* [GIVEN DATA]
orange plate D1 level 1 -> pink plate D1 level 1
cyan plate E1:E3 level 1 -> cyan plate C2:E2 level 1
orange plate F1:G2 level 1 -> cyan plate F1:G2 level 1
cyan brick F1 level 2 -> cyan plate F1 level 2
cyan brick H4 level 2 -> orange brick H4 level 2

* [ACTION ITEM]
Each line of the material above is to be retyped verbatim.

* [WRITTEN ANSWER]
orange plate D1 level 1 -> pink plate D1 level 1
cyan plate E1:E3 level 1 -> cyan plate C2:E2 level 1
orange plate F1:G2 level 1 -> cyan plate F1:G2 level 1
cyan brick F1 level 2 -> cyan plate F1 level 2
cyan brick H4 level 2 -> orange brick H4 level 2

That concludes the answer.